WHAT YOU SHOULD DO: Extract from the entries below, exactly as given, only the lines from the line containing "brown ball: 6 -> 5" to the line containing "yellow cube: 0 -> 2", both lines included.

SUPPLIED MATERIAL:
'''

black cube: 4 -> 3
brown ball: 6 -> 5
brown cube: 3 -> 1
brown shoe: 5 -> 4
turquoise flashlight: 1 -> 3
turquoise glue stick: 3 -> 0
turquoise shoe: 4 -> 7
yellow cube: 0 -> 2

'''
'''

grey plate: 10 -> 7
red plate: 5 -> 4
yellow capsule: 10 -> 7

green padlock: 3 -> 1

'''

RESULT OF THE EXERCISE:
brown ball: 6 -> 5
brown cube: 3 -> 1
brown shoe: 5 -> 4
turquoise flashlight: 1 -> 3
turquoise glue stick: 3 -> 0
turquoise shoe: 4 -> 7
yellow cube: 0 -> 2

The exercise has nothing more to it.